══ Stored data
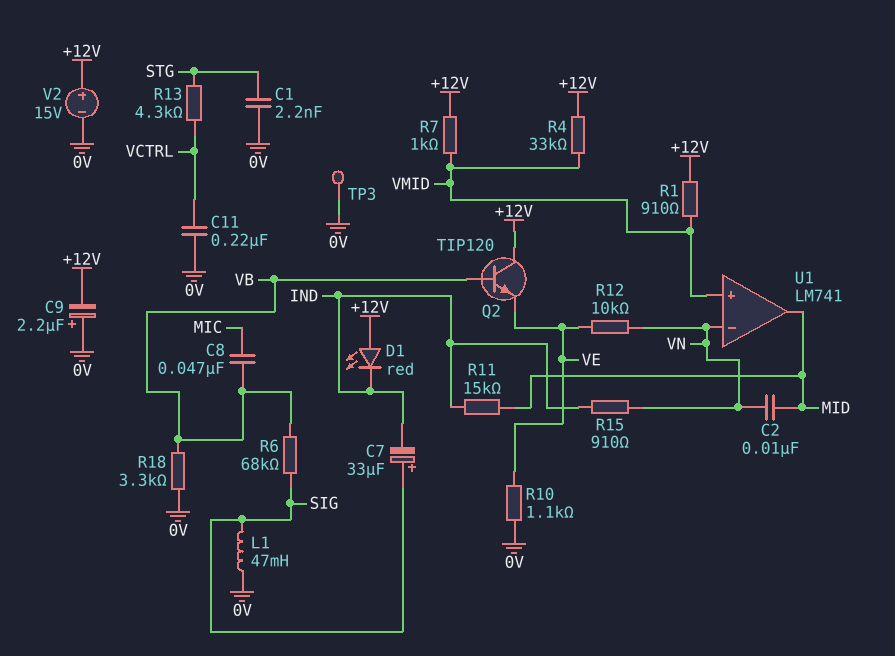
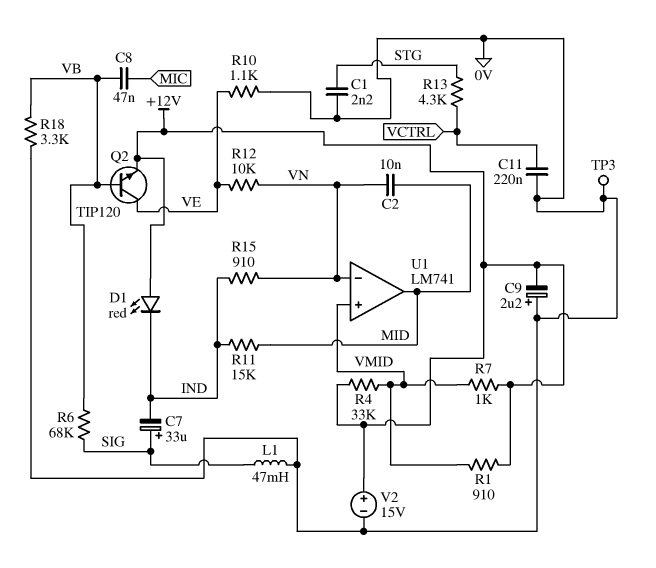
Q2: NPN TIP120 (B VB, C +12V, E VE) -> NPN TIP120 (B VB, C VE, E +12V)

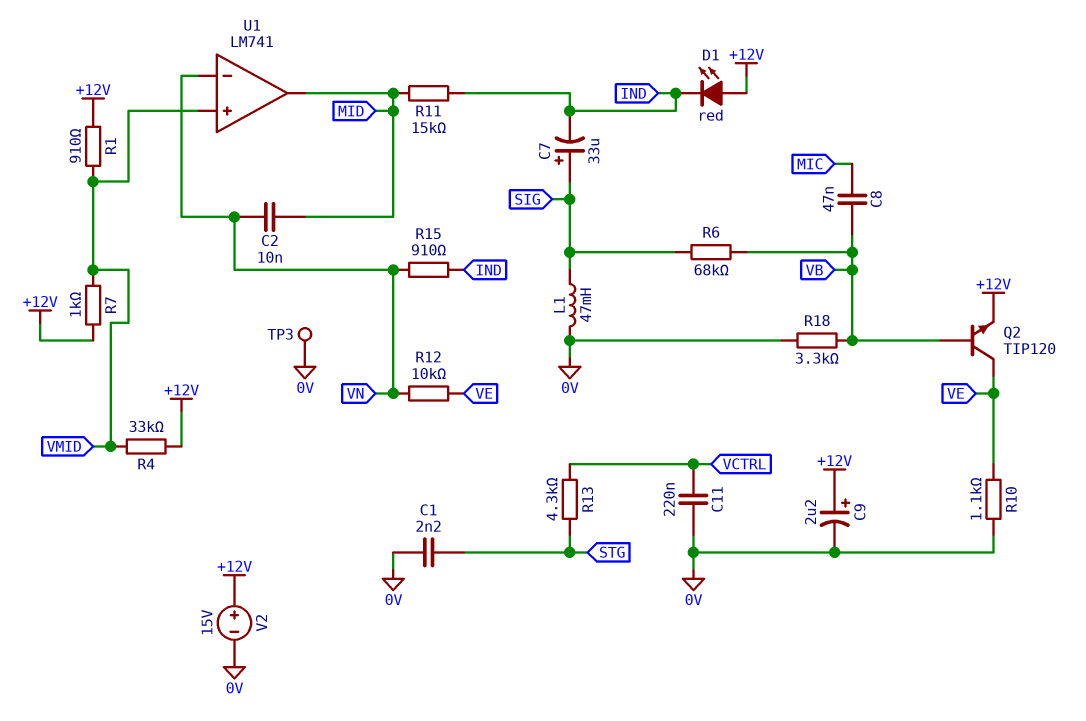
C9: 2.2uF (plus 0V, minus +12V) -> 2.2uF (plus +12V, minus 0V)

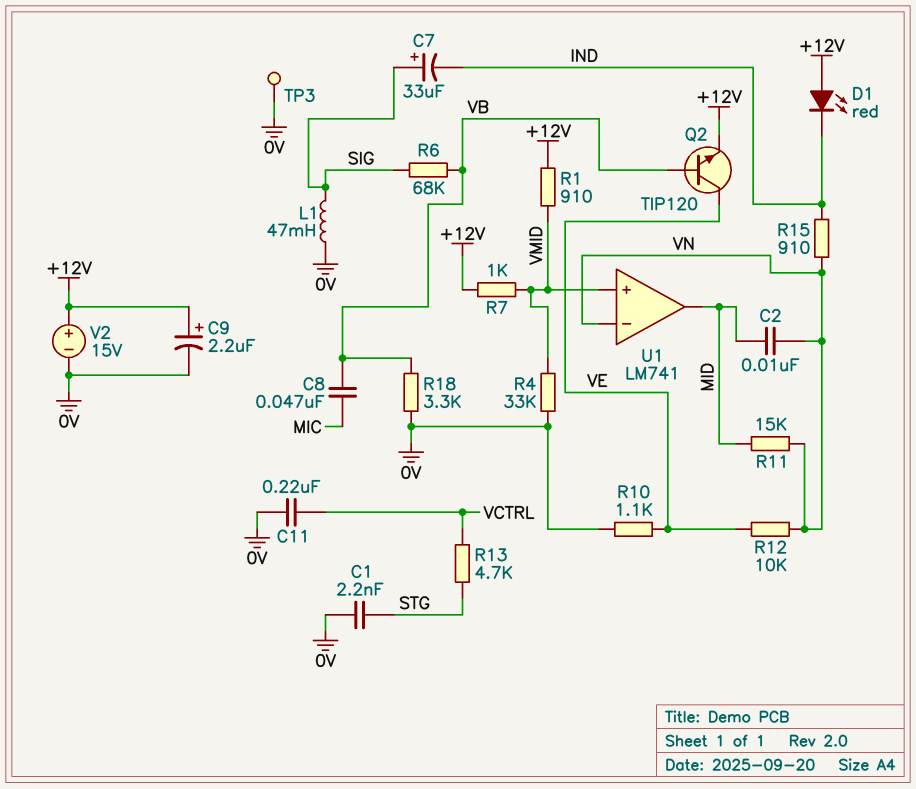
R4: 33k (+12V, VMID) -> 33k (0V, VMID)
R11: 15k (IND, MID) -> 15k (MID, VN)
R13: 4.3k (STG, VCTRL) -> 4.7k (STG, VCTRL)

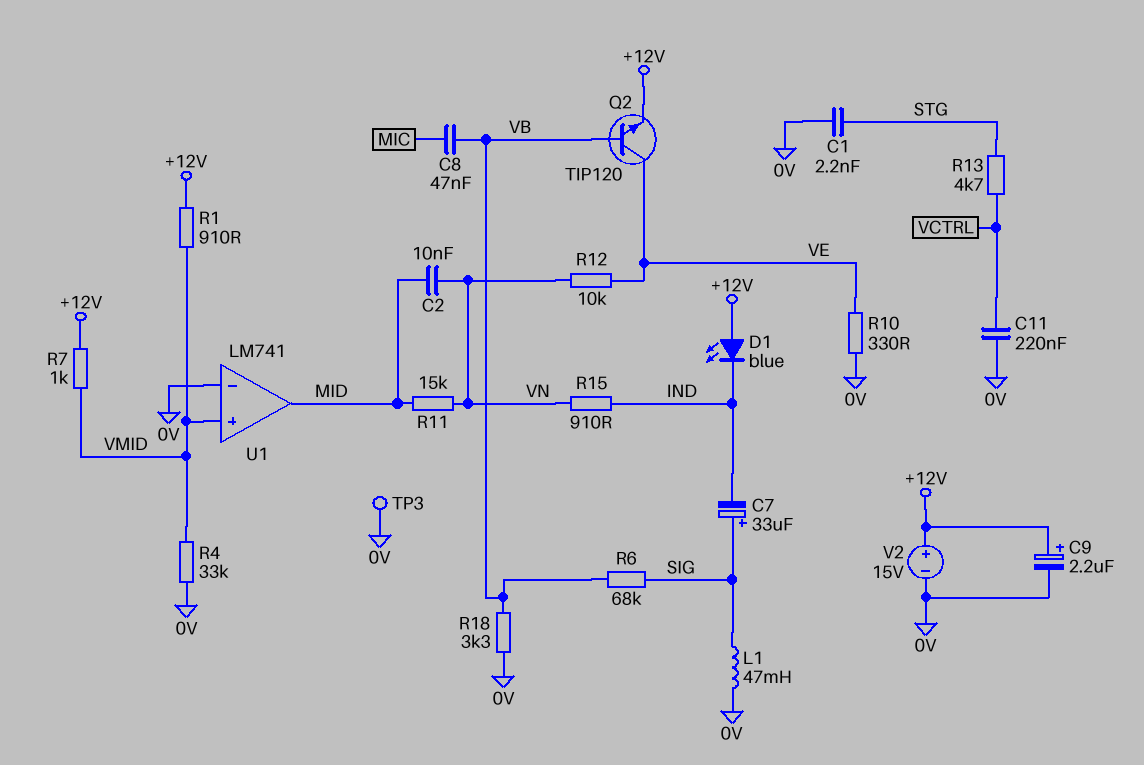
D1: LED red (A +12V, K IND) -> LED blue (A +12V, K IND)
R10: 1.1k (0V, VE) -> 330 (0V, VE)
U1 pin in-: VN -> 0V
════
Work to complete
Everything from the first line of the entries above through the line with "D1: LED red" should be duplicated exactly, except the pictures.

Output of the exercise
Q2: NPN TIP120 (B VB, C +12V, E VE) -> NPN TIP120 (B VB, C VE, E +12V)

C9: 2.2uF (plus 0V, minus +12V) -> 2.2uF (plus +12V, minus 0V)

R4: 33k (+12V, VMID) -> 33k (0V, VMID)
R11: 15k (IND, MID) -> 15k (MID, VN)
R13: 4.3k (STG, VCTRL) -> 4.7k (STG, VCTRL)

D1: LED red (A +12V, K IND) -> LED blue (A +12V, K IND)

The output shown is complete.